▶ WHAT YOU HAVE TO DO
Print, exactly as they stand, the lines below from the one that has "(406, 258) = (509, 569): orange" to the one that has "camera: 10 degrees right, 5 degrees up", inclusive, leaving out the pictures.

▶ TASK MATERIAL

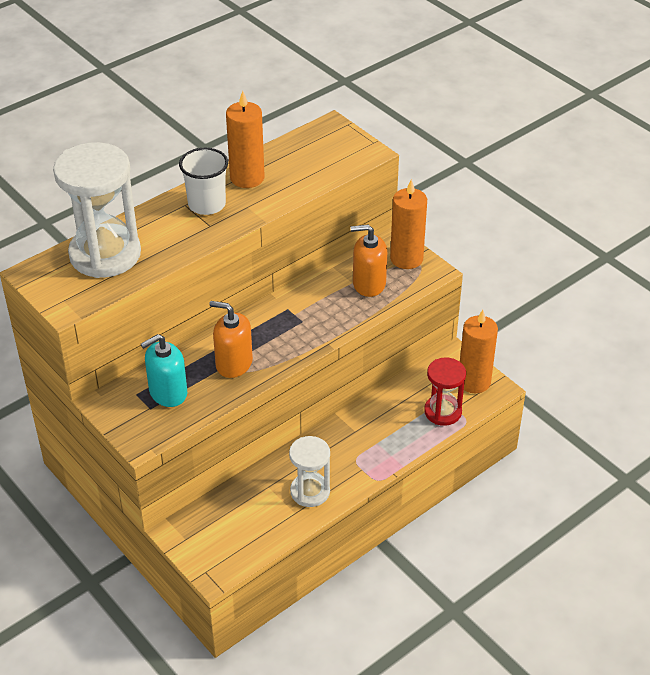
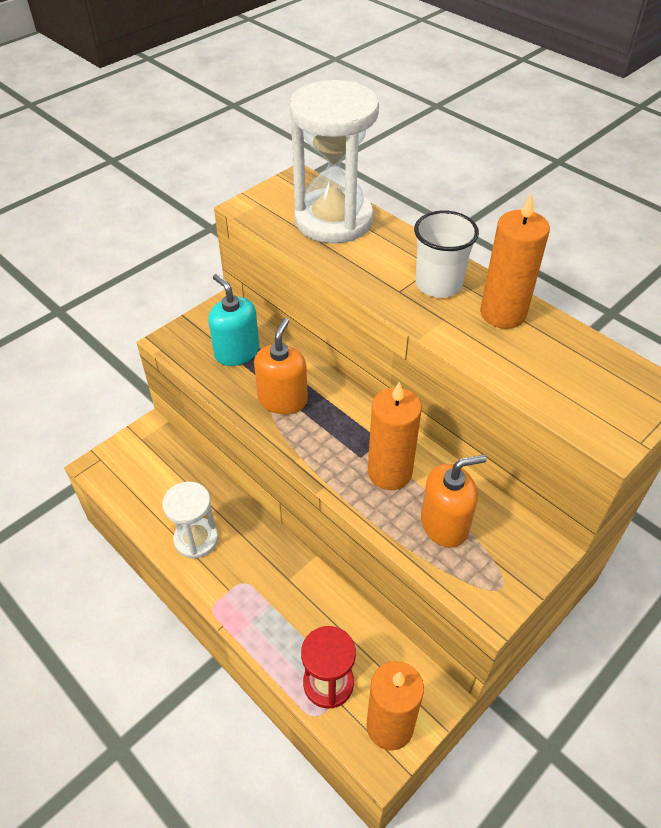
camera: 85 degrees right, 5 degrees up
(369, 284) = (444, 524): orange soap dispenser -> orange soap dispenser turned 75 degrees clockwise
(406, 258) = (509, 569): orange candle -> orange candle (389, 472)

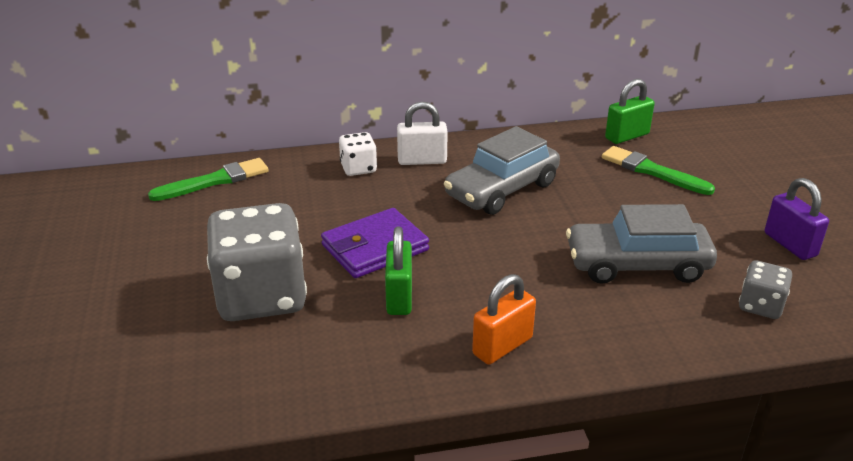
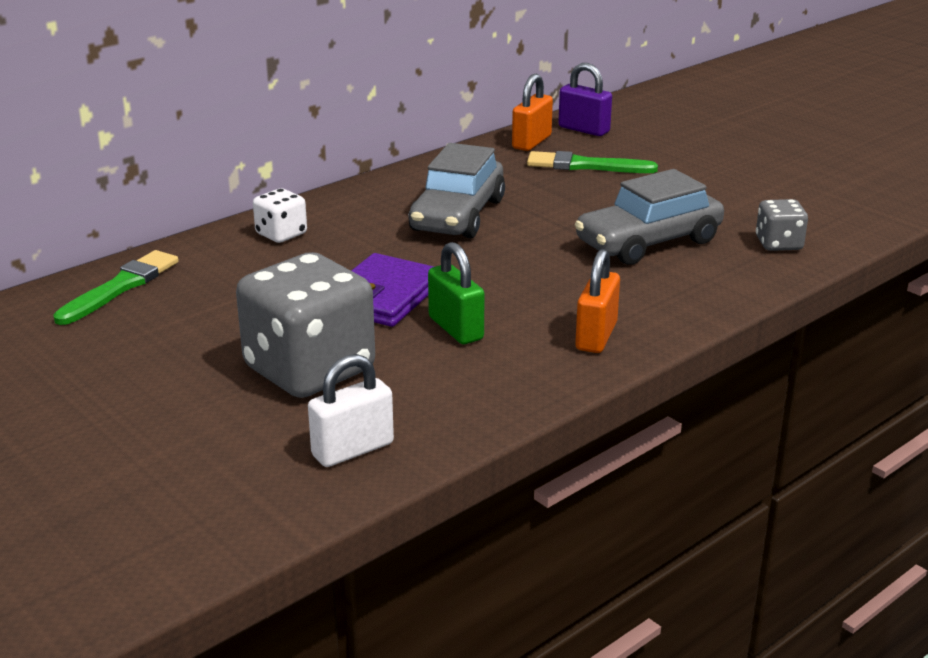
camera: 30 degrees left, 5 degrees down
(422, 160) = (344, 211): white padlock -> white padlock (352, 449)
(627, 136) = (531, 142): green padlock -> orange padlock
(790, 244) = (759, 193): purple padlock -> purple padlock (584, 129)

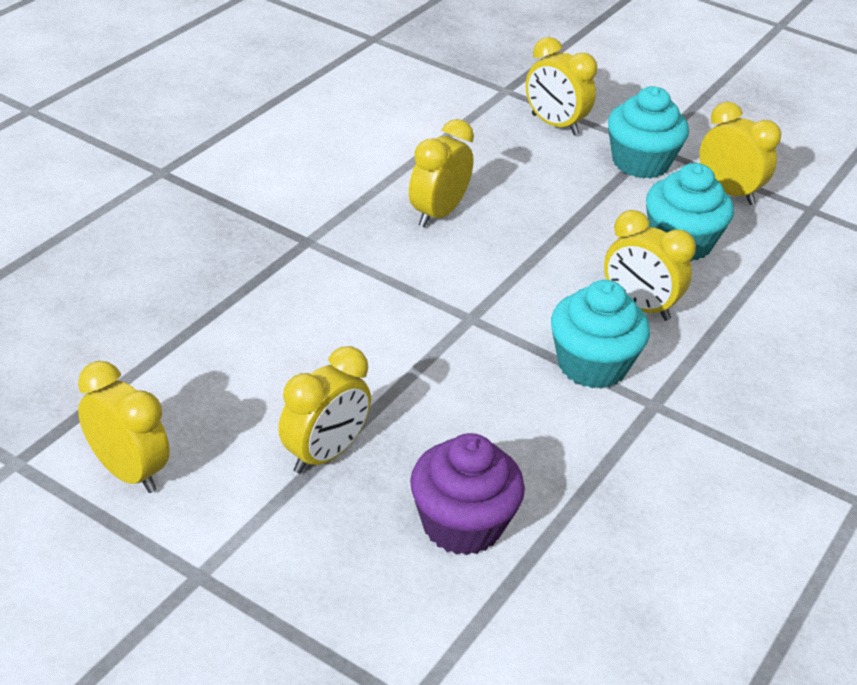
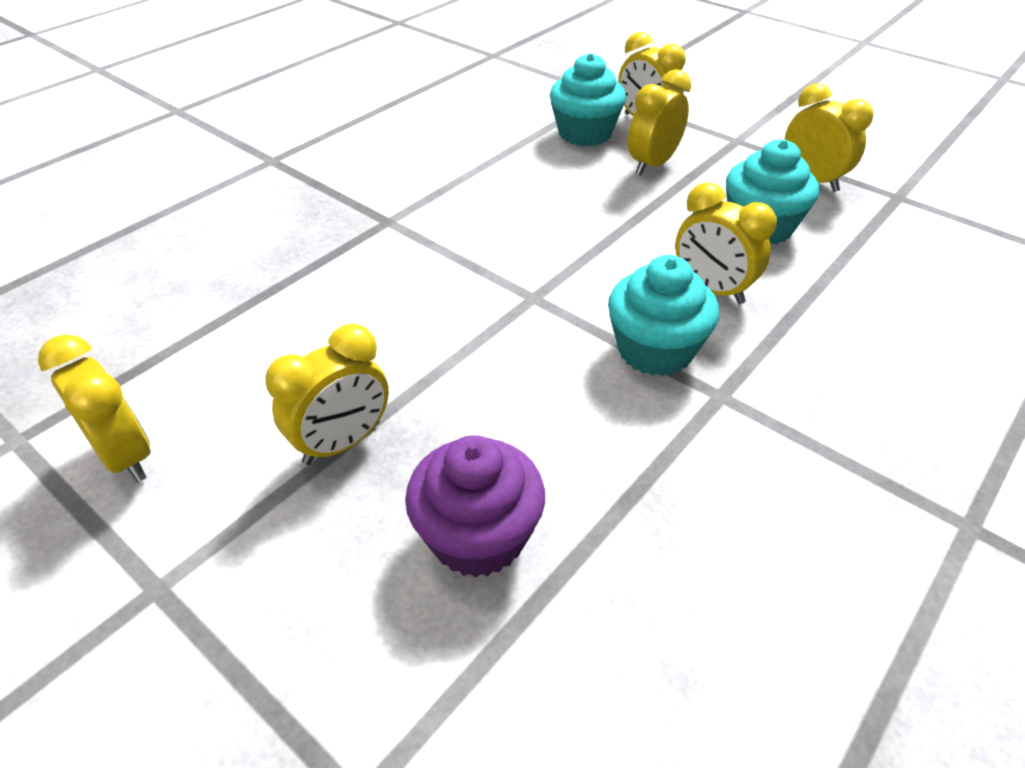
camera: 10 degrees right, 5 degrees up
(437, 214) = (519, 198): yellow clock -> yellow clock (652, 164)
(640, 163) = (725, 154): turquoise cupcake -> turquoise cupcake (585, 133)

▶ ANSWER SPACE
(406, 258) = (509, 569): orange candle -> orange candle (389, 472)

camera: 30 degrees left, 5 degrees down
(422, 160) = (344, 211): white padlock -> white padlock (352, 449)
(627, 136) = (531, 142): green padlock -> orange padlock
(790, 244) = (759, 193): purple padlock -> purple padlock (584, 129)

camera: 10 degrees right, 5 degrees up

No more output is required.